**Exercise description:**
Set down the entries exactly as they appear, apart from the images, which stay out.

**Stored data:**
---
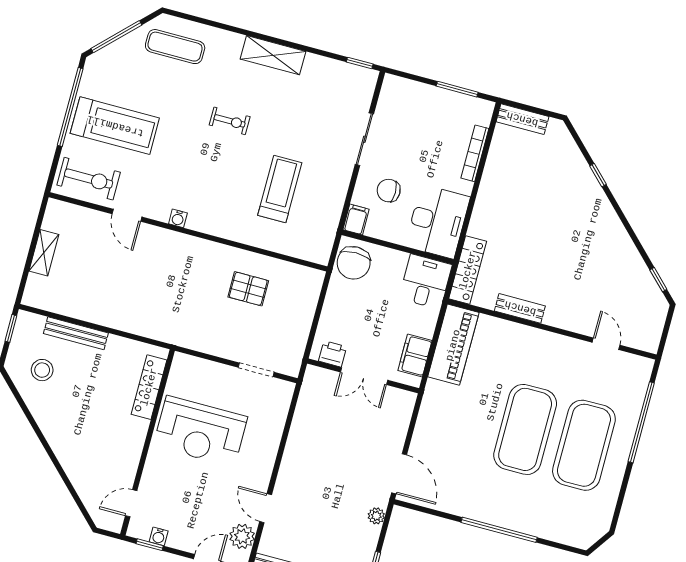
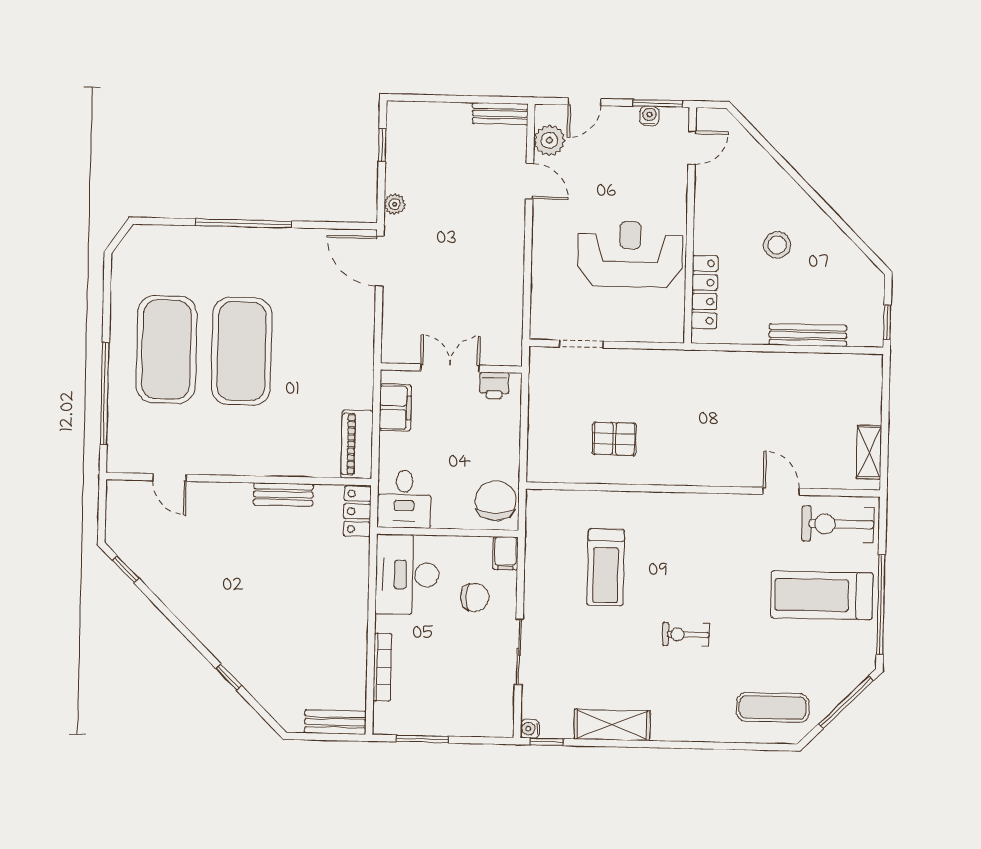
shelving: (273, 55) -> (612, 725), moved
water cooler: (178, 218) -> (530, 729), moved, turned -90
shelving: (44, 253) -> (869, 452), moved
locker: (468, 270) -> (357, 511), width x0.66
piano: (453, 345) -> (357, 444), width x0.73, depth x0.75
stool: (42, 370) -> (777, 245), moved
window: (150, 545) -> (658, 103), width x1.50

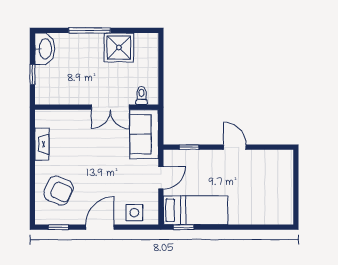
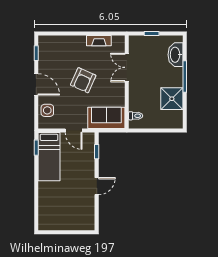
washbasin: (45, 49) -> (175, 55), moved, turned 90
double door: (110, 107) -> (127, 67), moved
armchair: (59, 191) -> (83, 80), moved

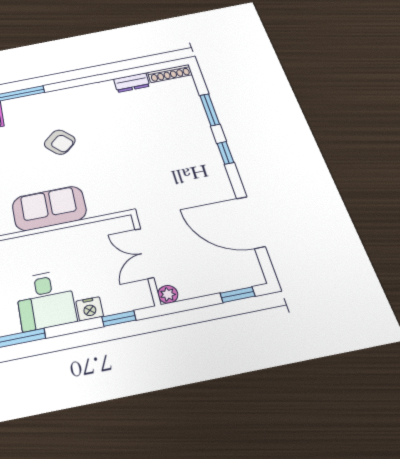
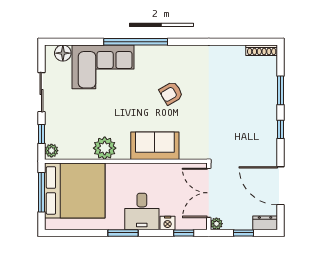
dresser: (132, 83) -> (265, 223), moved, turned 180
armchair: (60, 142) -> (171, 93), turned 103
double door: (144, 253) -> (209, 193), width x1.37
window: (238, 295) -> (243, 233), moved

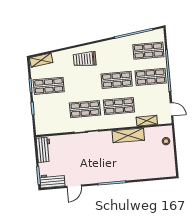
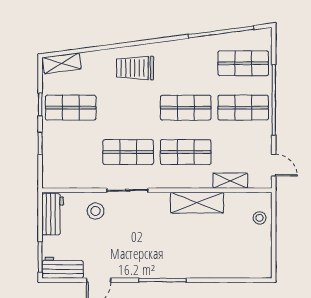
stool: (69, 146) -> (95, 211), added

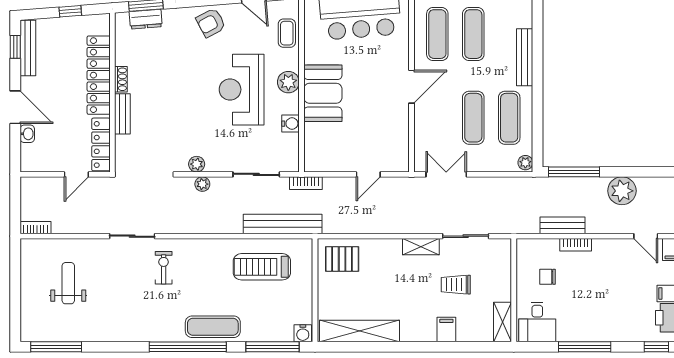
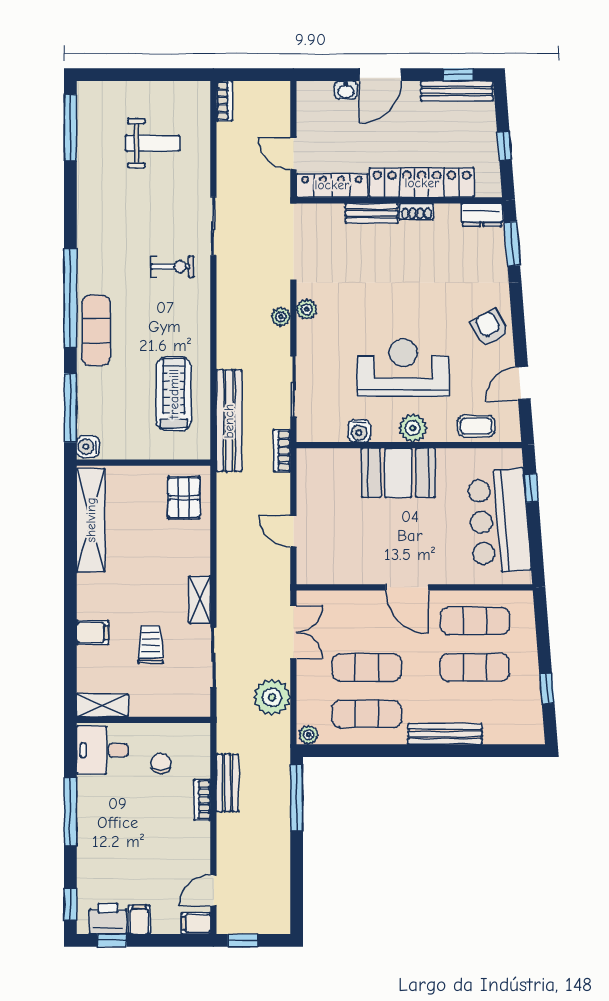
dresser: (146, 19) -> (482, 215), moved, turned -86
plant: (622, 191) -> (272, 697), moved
---
**Result of this task:**
shelving: (273, 55) -> (612, 725), moved
water cooler: (178, 218) -> (530, 729), moved, turned -90
shelving: (44, 253) -> (869, 452), moved
locker: (468, 270) -> (357, 511), width x0.66
piano: (453, 345) -> (357, 444), width x0.73, depth x0.75
stool: (42, 370) -> (777, 245), moved
window: (150, 545) -> (658, 103), width x1.50

washbasin: (45, 49) -> (175, 55), moved, turned 90
double door: (110, 107) -> (127, 67), moved
armchair: (59, 191) -> (83, 80), moved

dresser: (132, 83) -> (265, 223), moved, turned 180
armchair: (60, 142) -> (171, 93), turned 103
double door: (144, 253) -> (209, 193), width x1.37
window: (238, 295) -> (243, 233), moved

stool: (69, 146) -> (95, 211), added

dresser: (146, 19) -> (482, 215), moved, turned -86
plant: (622, 191) -> (272, 697), moved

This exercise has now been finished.